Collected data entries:
=== Section Start ===

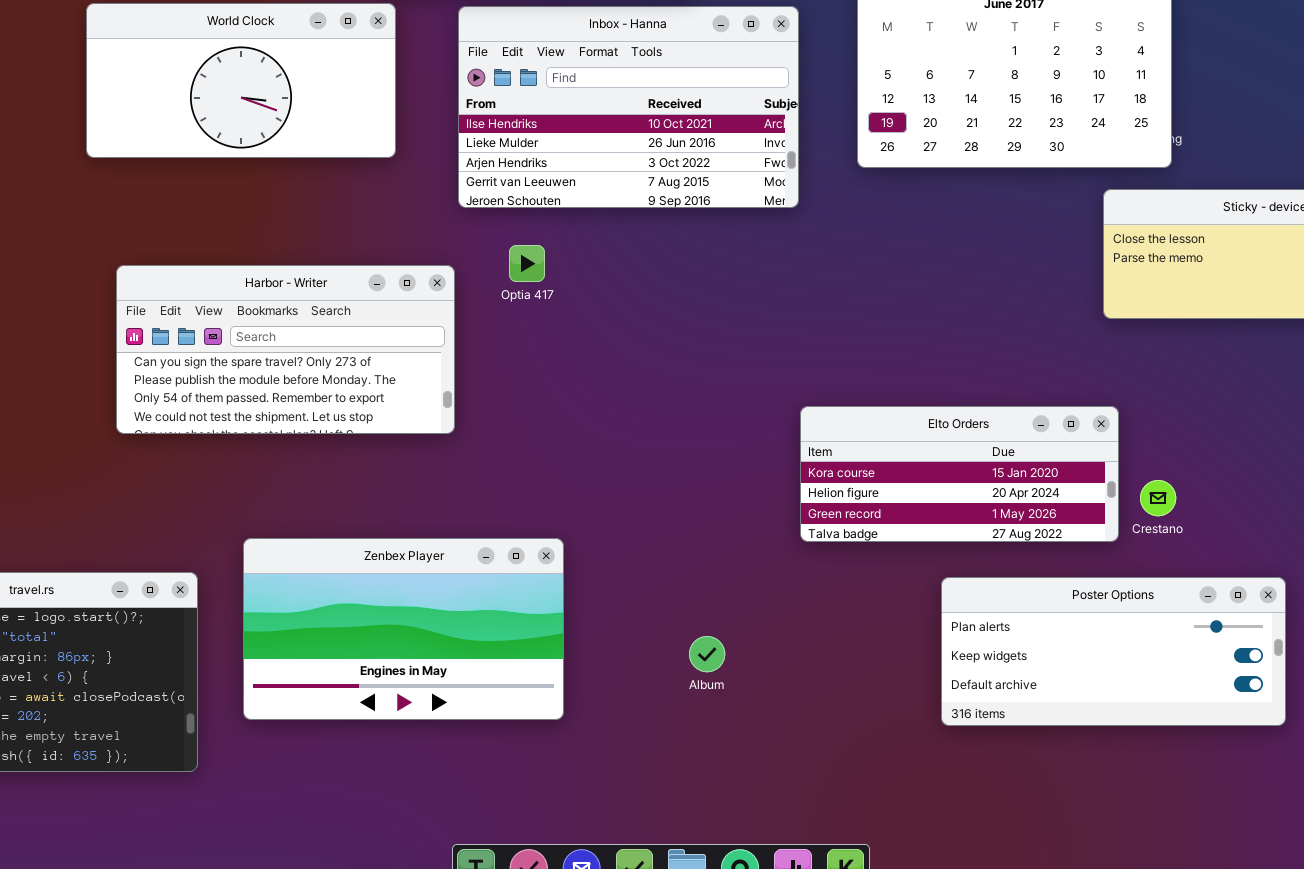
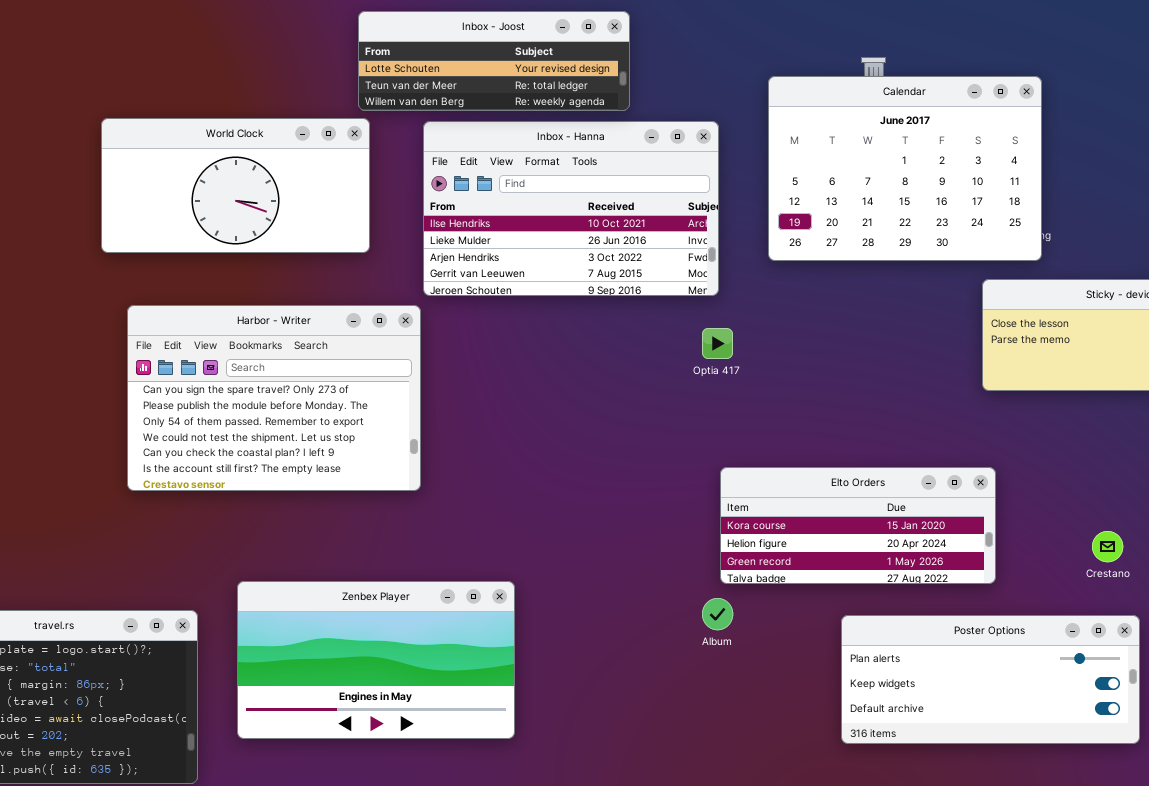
Optia 417: [509,245,545,282] -> [702,328,733,359], moved
Harbor - Writer: [116,265,455,434] -> [127,305,421,491], resized
Crestano: [1140,480,1176,516] -> [1092,531,1123,562], moved
Album: [689,636,725,672] -> [702,598,733,630], moved

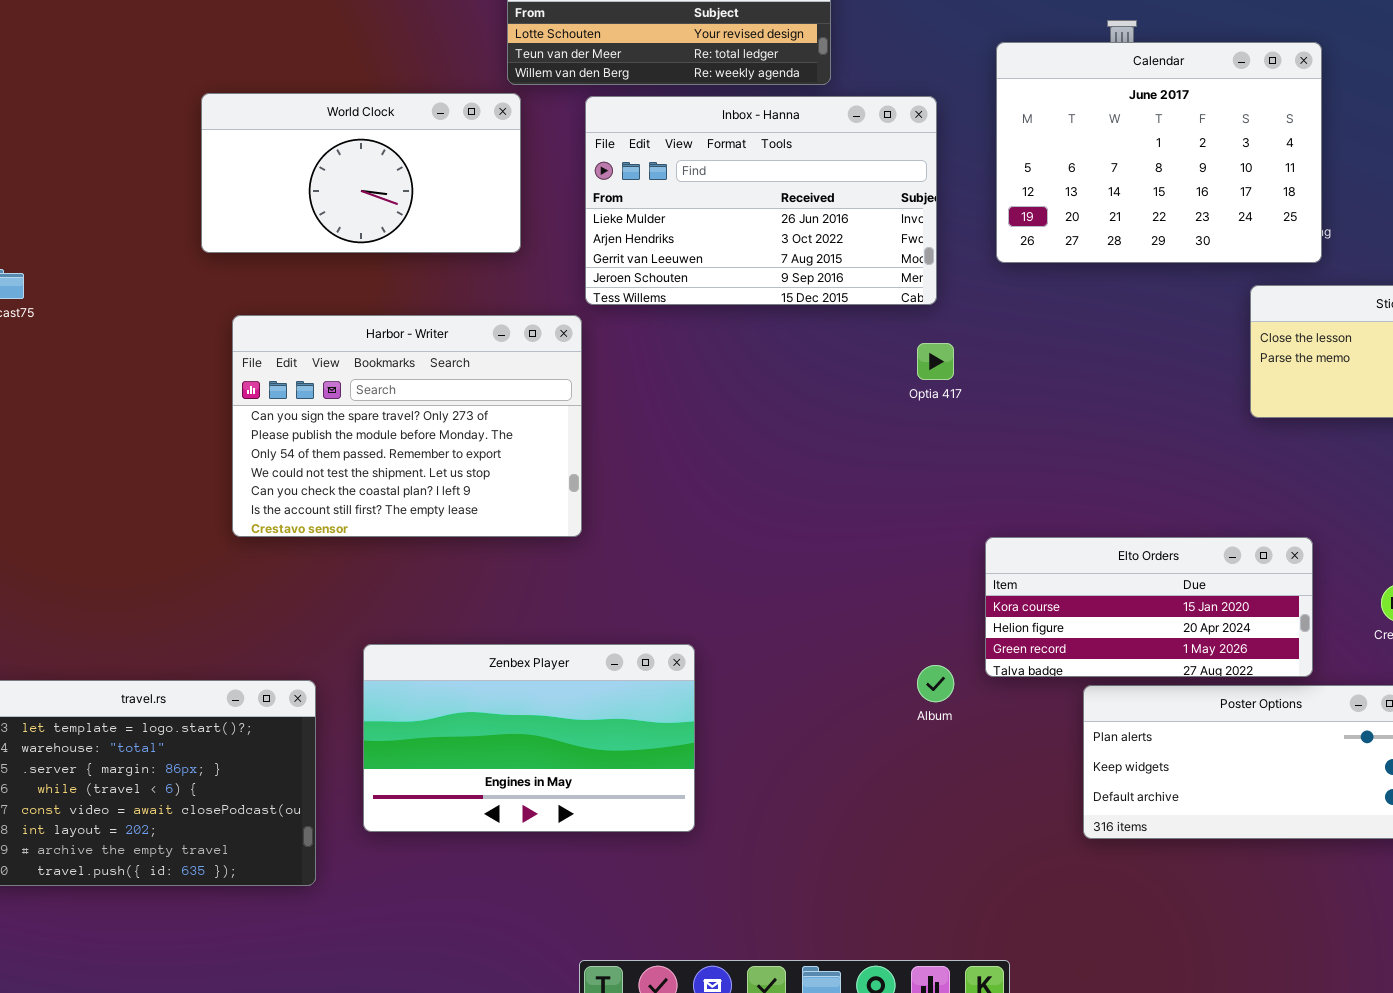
Inbox - Hanna: [423,121,719,296] -> [585,96,937,305], scrolled down 1 row
Elto Orders: [720,467,996,584] -> [985,537,1313,677], moved

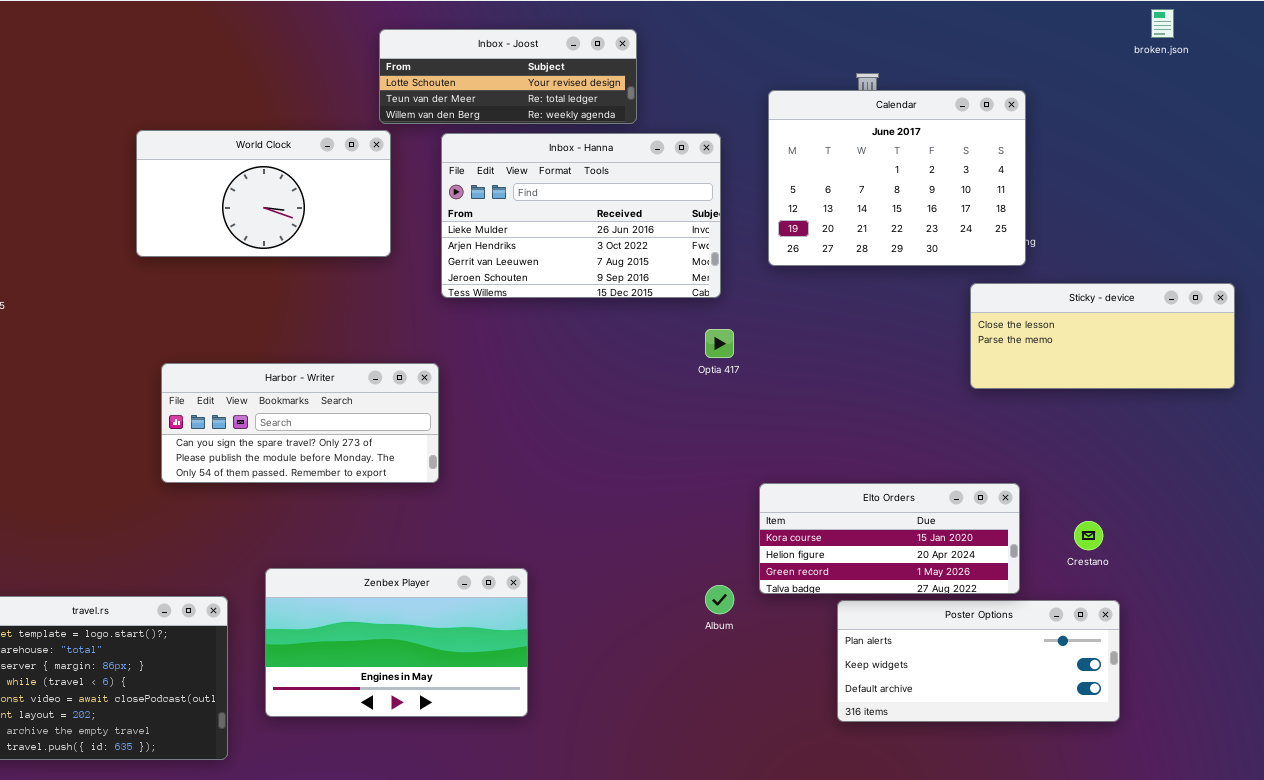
Harbor - Writer: [232,315,582,537] -> [161,363,439,483], resized

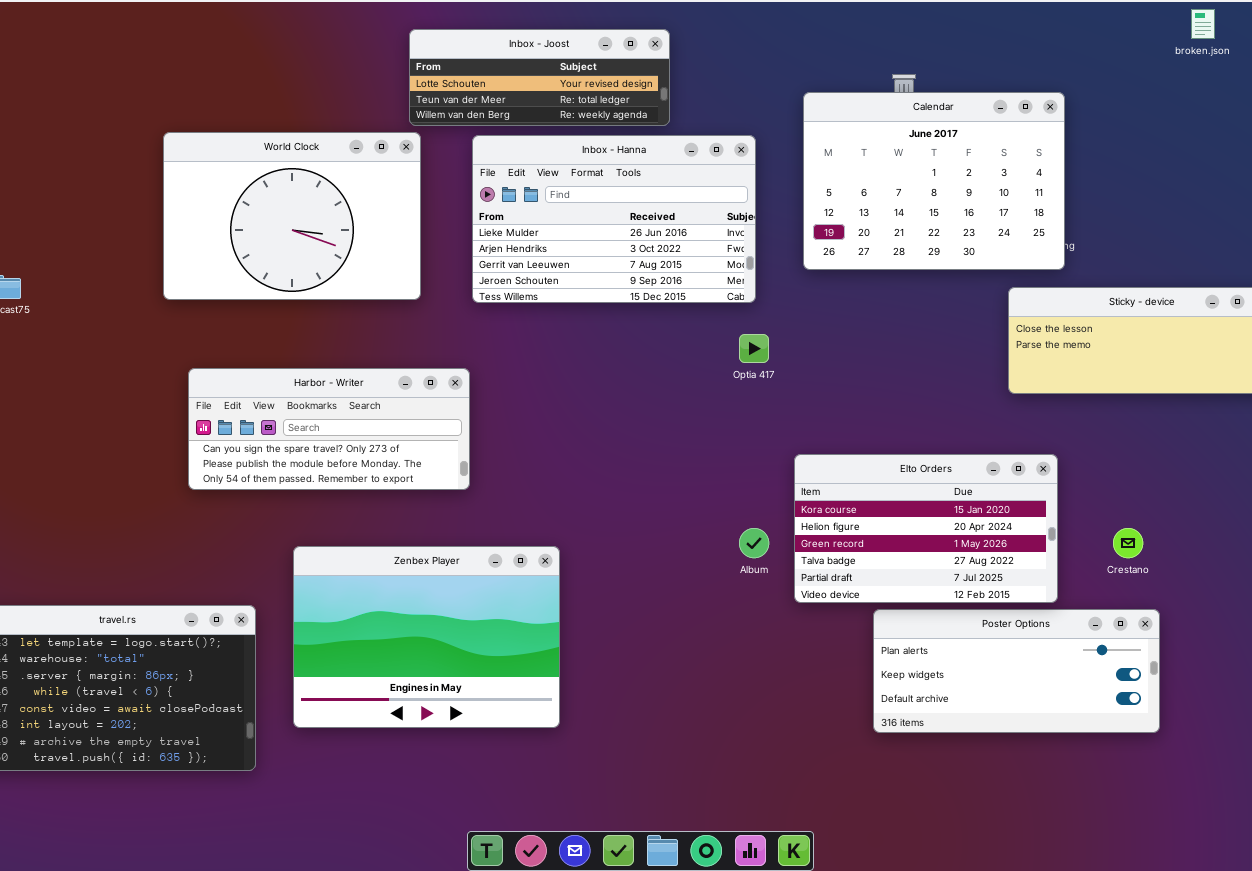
World Clock: [136,130,391,257] -> [163,132,421,300], resized
Elto Orders: [759,483,1020,594] -> [794,454,1058,603], resized
Zenbex Player: [265,568,528,717] -> [293,546,560,728], resized
Album: [705,585,734,614] -> [739,528,769,558], moved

=== Section End ===

PROBLEM REQUIREMENTS: Beginning with the line holding "Harbor - Writer: [116,265,455,434]", copy each line exactly through the end of the records above, and leave every picture out.

ANSWER TO THE PROBLEM:
Harbor - Writer: [116,265,455,434] -> [127,305,421,491], resized
Crestano: [1140,480,1176,516] -> [1092,531,1123,562], moved
Album: [689,636,725,672] -> [702,598,733,630], moved

Inbox - Hanna: [423,121,719,296] -> [585,96,937,305], scrolled down 1 row
Elto Orders: [720,467,996,584] -> [985,537,1313,677], moved

Harbor - Writer: [232,315,582,537] -> [161,363,439,483], resized

World Clock: [136,130,391,257] -> [163,132,421,300], resized
Elto Orders: [759,483,1020,594] -> [794,454,1058,603], resized
Zenbex Player: [265,568,528,717] -> [293,546,560,728], resized
Album: [705,585,734,614] -> [739,528,769,558], moved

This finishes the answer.